### Set exercise
Copy out all of the entries below, replacing each "center coordinate" with "midpoint coordinate" and leaving everything else unchanged.

### Extracted entries
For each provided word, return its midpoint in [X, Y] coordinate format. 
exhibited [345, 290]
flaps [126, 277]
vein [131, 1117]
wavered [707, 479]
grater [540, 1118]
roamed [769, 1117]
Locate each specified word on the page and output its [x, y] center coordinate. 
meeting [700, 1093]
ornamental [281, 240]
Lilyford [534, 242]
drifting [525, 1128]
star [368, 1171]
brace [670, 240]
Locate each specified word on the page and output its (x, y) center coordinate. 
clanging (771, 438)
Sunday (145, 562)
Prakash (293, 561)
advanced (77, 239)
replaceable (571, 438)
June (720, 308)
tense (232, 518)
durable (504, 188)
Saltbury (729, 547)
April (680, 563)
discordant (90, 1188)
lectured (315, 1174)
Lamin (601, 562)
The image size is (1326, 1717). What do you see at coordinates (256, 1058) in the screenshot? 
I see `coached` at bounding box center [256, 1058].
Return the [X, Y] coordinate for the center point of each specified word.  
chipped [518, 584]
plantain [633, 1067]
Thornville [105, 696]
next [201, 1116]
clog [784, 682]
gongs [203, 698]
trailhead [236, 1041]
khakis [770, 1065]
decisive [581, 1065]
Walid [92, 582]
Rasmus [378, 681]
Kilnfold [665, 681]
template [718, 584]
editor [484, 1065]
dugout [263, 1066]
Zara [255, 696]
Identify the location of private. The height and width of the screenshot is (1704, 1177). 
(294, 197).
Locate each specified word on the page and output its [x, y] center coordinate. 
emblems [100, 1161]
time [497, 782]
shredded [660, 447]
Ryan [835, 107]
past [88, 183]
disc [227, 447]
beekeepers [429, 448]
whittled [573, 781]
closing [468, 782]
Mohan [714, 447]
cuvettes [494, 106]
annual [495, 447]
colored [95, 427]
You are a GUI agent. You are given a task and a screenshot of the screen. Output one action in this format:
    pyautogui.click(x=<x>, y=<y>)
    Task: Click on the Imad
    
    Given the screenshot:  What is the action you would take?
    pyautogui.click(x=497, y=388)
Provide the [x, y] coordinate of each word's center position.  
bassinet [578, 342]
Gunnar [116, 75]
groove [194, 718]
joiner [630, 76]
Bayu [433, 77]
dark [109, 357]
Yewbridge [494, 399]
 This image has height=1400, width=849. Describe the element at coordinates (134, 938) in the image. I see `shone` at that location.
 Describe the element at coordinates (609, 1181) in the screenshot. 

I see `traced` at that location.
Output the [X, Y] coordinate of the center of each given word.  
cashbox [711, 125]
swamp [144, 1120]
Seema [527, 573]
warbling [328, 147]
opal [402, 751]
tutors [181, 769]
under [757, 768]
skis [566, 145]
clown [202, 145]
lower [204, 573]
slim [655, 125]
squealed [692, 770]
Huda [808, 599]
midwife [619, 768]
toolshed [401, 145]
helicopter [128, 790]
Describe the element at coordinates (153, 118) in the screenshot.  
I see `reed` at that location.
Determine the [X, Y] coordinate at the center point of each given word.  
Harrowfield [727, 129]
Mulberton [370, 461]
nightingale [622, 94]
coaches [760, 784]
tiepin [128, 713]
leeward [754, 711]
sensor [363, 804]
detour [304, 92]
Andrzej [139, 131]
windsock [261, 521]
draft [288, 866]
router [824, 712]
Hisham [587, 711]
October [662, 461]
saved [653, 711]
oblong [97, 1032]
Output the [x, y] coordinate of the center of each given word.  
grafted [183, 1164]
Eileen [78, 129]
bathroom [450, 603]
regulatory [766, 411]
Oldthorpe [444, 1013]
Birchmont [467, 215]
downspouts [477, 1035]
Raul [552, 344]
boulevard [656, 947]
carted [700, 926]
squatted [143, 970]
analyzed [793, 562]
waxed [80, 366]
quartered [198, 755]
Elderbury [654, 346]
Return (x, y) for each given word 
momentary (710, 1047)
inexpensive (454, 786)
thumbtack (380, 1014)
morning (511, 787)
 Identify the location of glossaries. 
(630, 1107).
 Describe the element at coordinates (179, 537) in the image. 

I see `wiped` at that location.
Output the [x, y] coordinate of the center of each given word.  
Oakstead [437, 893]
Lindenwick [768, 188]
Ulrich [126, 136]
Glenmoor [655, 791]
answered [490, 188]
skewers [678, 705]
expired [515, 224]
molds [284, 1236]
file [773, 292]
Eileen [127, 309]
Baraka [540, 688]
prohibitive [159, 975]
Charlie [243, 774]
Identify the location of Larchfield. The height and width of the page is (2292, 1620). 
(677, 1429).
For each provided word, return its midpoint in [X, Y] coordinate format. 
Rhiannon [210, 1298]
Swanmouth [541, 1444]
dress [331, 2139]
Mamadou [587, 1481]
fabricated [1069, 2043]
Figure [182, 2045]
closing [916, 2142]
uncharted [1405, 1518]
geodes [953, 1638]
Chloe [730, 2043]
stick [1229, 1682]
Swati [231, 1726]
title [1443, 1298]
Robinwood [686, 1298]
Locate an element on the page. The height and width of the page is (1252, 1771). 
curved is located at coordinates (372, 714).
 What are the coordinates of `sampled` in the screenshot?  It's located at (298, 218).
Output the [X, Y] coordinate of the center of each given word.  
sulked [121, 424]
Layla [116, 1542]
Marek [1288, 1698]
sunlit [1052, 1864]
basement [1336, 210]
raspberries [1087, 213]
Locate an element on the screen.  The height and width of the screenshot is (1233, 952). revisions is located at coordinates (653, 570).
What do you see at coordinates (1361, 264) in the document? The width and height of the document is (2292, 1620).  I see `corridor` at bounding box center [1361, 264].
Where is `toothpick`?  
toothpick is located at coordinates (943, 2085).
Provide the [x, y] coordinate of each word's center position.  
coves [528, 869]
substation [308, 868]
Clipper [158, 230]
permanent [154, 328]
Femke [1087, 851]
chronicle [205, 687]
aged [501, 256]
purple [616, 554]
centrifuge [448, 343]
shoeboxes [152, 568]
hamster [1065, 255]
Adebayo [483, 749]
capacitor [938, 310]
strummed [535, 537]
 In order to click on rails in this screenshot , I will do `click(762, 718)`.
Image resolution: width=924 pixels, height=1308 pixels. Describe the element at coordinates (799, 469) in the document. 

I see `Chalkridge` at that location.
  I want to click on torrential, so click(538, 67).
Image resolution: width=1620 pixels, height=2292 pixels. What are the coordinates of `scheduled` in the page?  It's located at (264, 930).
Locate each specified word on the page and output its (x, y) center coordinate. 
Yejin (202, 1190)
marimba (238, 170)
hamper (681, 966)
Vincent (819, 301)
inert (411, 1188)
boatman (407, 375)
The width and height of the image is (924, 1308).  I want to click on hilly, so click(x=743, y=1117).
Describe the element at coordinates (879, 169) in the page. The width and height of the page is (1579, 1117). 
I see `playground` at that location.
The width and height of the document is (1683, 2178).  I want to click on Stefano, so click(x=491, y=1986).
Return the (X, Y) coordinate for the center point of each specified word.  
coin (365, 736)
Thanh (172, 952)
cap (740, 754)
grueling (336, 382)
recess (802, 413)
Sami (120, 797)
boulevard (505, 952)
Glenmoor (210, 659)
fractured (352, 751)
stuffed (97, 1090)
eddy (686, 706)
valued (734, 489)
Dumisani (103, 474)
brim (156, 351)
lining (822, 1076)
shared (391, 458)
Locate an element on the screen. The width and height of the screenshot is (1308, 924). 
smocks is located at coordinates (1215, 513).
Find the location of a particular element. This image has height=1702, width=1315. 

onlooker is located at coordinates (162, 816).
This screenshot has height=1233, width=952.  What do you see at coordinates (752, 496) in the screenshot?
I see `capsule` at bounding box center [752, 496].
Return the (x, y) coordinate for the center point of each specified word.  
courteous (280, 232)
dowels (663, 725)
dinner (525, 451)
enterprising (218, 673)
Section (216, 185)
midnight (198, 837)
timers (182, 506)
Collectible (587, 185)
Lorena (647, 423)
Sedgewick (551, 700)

### Response to this exercise
For each provided word, return its midpoint in [X, Y] coordinate format. 
exhibited [345, 290]
flaps [126, 277]
vein [131, 1117]
wavered [707, 479]
grater [540, 1118]
roamed [769, 1117]
Locate each specified word on the page and output its [x, y] midpoint coordinate. 
meeting [700, 1093]
ornamental [281, 240]
Lilyford [534, 242]
drifting [525, 1128]
star [368, 1171]
brace [670, 240]
Locate each specified word on the page and output its (x, y) midpoint coordinate. 
clanging (771, 438)
Sunday (145, 562)
Prakash (293, 561)
advanced (77, 239)
replaceable (571, 438)
June (720, 308)
tense (232, 518)
durable (504, 188)
Saltbury (729, 547)
April (680, 563)
discordant (90, 1188)
lectured (315, 1174)
Lamin (601, 562)
The image size is (1326, 1717). What do you see at coordinates (256, 1058) in the screenshot? 
I see `coached` at bounding box center [256, 1058].
Return the [X, Y] coordinate for the center point of each specified word.  
chipped [518, 584]
plantain [633, 1067]
Thornville [105, 696]
next [201, 1116]
clog [784, 682]
gongs [203, 698]
trailhead [236, 1041]
khakis [770, 1065]
decisive [581, 1065]
Walid [92, 582]
Rasmus [378, 681]
Kilnfold [665, 681]
template [718, 584]
editor [484, 1065]
dugout [263, 1066]
Zara [255, 696]
Identify the location of private. The height and width of the screenshot is (1704, 1177). 
(294, 197).
Locate each specified word on the page and output its [x, y] midpoint coordinate. 
emblems [100, 1161]
time [497, 782]
shredded [660, 447]
Ryan [835, 107]
past [88, 183]
disc [227, 447]
beekeepers [429, 448]
whittled [573, 781]
closing [468, 782]
Mohan [714, 447]
cuvettes [494, 106]
annual [495, 447]
colored [95, 427]
You are a GUI agent. You are given a task and a screenshot of the screen. Output one action in this format:
    pyautogui.click(x=<x>, y=<y>)
    Task: Click on the Imad
    
    Given the screenshot:  What is the action you would take?
    pyautogui.click(x=497, y=388)
Provide the [x, y] coordinate of each word's center position.  
bassinet [578, 342]
Gunnar [116, 75]
groove [194, 718]
joiner [630, 76]
Bayu [433, 77]
dark [109, 357]
Yewbridge [494, 399]
 This image has height=1400, width=849. Describe the element at coordinates (134, 938) in the image. I see `shone` at that location.
 Describe the element at coordinates (609, 1181) in the screenshot. 

I see `traced` at that location.
Output the [X, Y] coordinate of the center of each given word.  
cashbox [711, 125]
swamp [144, 1120]
Seema [527, 573]
warbling [328, 147]
opal [402, 751]
tutors [181, 769]
under [757, 768]
skis [566, 145]
clown [202, 145]
lower [204, 573]
slim [655, 125]
squealed [692, 770]
Huda [808, 599]
midwife [619, 768]
toolshed [401, 145]
helicopter [128, 790]
Describe the element at coordinates (153, 118) in the screenshot.  
I see `reed` at that location.
Determine the [X, Y] coordinate at the center point of each given word.  
Harrowfield [727, 129]
Mulberton [370, 461]
nightingale [622, 94]
coaches [760, 784]
tiepin [128, 713]
leeward [754, 711]
sensor [363, 804]
detour [304, 92]
Andrzej [139, 131]
windsock [261, 521]
draft [288, 866]
router [824, 712]
Hisham [587, 711]
October [662, 461]
saved [653, 711]
oblong [97, 1032]
Output the [x, y] coordinate of the center of each given word.  
grafted [183, 1164]
Eileen [78, 129]
bathroom [450, 603]
regulatory [766, 411]
Oldthorpe [444, 1013]
Birchmont [467, 215]
downspouts [477, 1035]
Raul [552, 344]
boulevard [656, 947]
carted [700, 926]
squatted [143, 970]
analyzed [793, 562]
waxed [80, 366]
quartered [198, 755]
Elderbury [654, 346]
Return (x, y) for each given word 
momentary (710, 1047)
inexpensive (454, 786)
thumbtack (380, 1014)
morning (511, 787)
 Identify the location of glossaries. 
(630, 1107).
 Describe the element at coordinates (179, 537) in the image. 

I see `wiped` at that location.
Output the [x, y] coordinate of the center of each given word.  
Oakstead [437, 893]
Lindenwick [768, 188]
Ulrich [126, 136]
Glenmoor [655, 791]
answered [490, 188]
skewers [678, 705]
expired [515, 224]
molds [284, 1236]
file [773, 292]
Eileen [127, 309]
Baraka [540, 688]
prohibitive [159, 975]
Charlie [243, 774]
Identify the location of Larchfield. The height and width of the page is (2292, 1620). 
(677, 1429).
For each provided word, return its midpoint in [X, Y] coordinate format. 
Rhiannon [210, 1298]
Swanmouth [541, 1444]
dress [331, 2139]
Mamadou [587, 1481]
fabricated [1069, 2043]
Figure [182, 2045]
closing [916, 2142]
uncharted [1405, 1518]
geodes [953, 1638]
Chloe [730, 2043]
stick [1229, 1682]
Swati [231, 1726]
title [1443, 1298]
Robinwood [686, 1298]
Locate an element on the page. The height and width of the page is (1252, 1771). 
curved is located at coordinates (372, 714).
 What are the coordinates of `sampled` in the screenshot?  It's located at (298, 218).
Output the [X, Y] coordinate of the center of each given word.  
sulked [121, 424]
Layla [116, 1542]
Marek [1288, 1698]
sunlit [1052, 1864]
basement [1336, 210]
raspberries [1087, 213]
Locate an element on the screen.  The height and width of the screenshot is (1233, 952). revisions is located at coordinates (653, 570).
What do you see at coordinates (1361, 264) in the document? The width and height of the document is (2292, 1620).  I see `corridor` at bounding box center [1361, 264].
Where is `toothpick`?  
toothpick is located at coordinates (943, 2085).
Provide the [x, y] coordinate of each word's center position.  
coves [528, 869]
substation [308, 868]
Clipper [158, 230]
permanent [154, 328]
Femke [1087, 851]
chronicle [205, 687]
aged [501, 256]
purple [616, 554]
centrifuge [448, 343]
shoeboxes [152, 568]
hamster [1065, 255]
Adebayo [483, 749]
capacitor [938, 310]
strummed [535, 537]
 In order to click on rails in this screenshot , I will do `click(762, 718)`.
Image resolution: width=924 pixels, height=1308 pixels. Describe the element at coordinates (799, 469) in the document. 

I see `Chalkridge` at that location.
  I want to click on torrential, so click(538, 67).
Image resolution: width=1620 pixels, height=2292 pixels. What are the coordinates of `scheduled` in the page?  It's located at (264, 930).
Locate each specified word on the page and output its (x, y) midpoint coordinate. 
Yejin (202, 1190)
marimba (238, 170)
hamper (681, 966)
Vincent (819, 301)
inert (411, 1188)
boatman (407, 375)
The width and height of the image is (924, 1308).  I want to click on hilly, so click(x=743, y=1117).
Describe the element at coordinates (879, 169) in the page. The width and height of the page is (1579, 1117). 
I see `playground` at that location.
The width and height of the document is (1683, 2178).  I want to click on Stefano, so click(x=491, y=1986).
Return the (X, Y) coordinate for the center point of each specified word.  
coin (365, 736)
Thanh (172, 952)
cap (740, 754)
grueling (336, 382)
recess (802, 413)
Sami (120, 797)
boulevard (505, 952)
Glenmoor (210, 659)
fractured (352, 751)
stuffed (97, 1090)
eddy (686, 706)
valued (734, 489)
Dumisani (103, 474)
brim (156, 351)
lining (822, 1076)
shared (391, 458)
Locate an element on the screen. The width and height of the screenshot is (1308, 924). 
smocks is located at coordinates (1215, 513).
Find the location of a particular element. This image has height=1702, width=1315. 

onlooker is located at coordinates (162, 816).
This screenshot has height=1233, width=952.  What do you see at coordinates (752, 496) in the screenshot?
I see `capsule` at bounding box center [752, 496].
Return the (x, y) coordinate for the center point of each specified word.  
courteous (280, 232)
dowels (663, 725)
dinner (525, 451)
enterprising (218, 673)
Section (216, 185)
midnight (198, 837)
timers (182, 506)
Collectible (587, 185)
Lorena (647, 423)
Sedgewick (551, 700)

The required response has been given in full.